• What you need to do: Of the lines in the data below, write out exactly those from the one holding "SW1: none -> switch (3V3, INT)" through the one holding "U3 pin OUT: 3V3 -> VEXT", both included.

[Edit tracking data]
- Opening Delimiter -

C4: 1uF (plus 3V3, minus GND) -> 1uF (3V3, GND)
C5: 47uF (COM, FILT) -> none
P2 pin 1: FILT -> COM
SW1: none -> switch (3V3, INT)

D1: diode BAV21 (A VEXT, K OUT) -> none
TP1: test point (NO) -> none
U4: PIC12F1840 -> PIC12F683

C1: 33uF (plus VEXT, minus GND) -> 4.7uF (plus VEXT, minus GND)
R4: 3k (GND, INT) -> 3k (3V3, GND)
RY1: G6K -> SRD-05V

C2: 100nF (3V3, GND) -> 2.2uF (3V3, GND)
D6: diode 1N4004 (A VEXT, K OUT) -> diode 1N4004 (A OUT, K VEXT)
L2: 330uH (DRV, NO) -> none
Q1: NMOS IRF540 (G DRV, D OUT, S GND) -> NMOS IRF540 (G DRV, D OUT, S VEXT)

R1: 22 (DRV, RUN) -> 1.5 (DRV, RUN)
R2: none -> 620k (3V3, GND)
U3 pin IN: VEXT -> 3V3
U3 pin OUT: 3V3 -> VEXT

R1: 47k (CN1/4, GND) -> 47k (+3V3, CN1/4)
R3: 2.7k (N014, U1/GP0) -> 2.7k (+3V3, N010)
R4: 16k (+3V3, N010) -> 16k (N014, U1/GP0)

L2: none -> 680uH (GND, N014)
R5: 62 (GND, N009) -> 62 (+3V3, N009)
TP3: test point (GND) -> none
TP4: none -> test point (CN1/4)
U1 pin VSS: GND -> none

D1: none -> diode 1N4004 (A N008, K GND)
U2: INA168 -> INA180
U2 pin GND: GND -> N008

- Closing Delimiter -

• Result for this exercise:
SW1: none -> switch (3V3, INT)

D1: diode BAV21 (A VEXT, K OUT) -> none
TP1: test point (NO) -> none
U4: PIC12F1840 -> PIC12F683

C1: 33uF (plus VEXT, minus GND) -> 4.7uF (plus VEXT, minus GND)
R4: 3k (GND, INT) -> 3k (3V3, GND)
RY1: G6K -> SRD-05V

C2: 100nF (3V3, GND) -> 2.2uF (3V3, GND)
D6: diode 1N4004 (A VEXT, K OUT) -> diode 1N4004 (A OUT, K VEXT)
L2: 330uH (DRV, NO) -> none
Q1: NMOS IRF540 (G DRV, D OUT, S GND) -> NMOS IRF540 (G DRV, D OUT, S VEXT)

R1: 22 (DRV, RUN) -> 1.5 (DRV, RUN)
R2: none -> 620k (3V3, GND)
U3 pin IN: VEXT -> 3V3
U3 pin OUT: 3V3 -> VEXT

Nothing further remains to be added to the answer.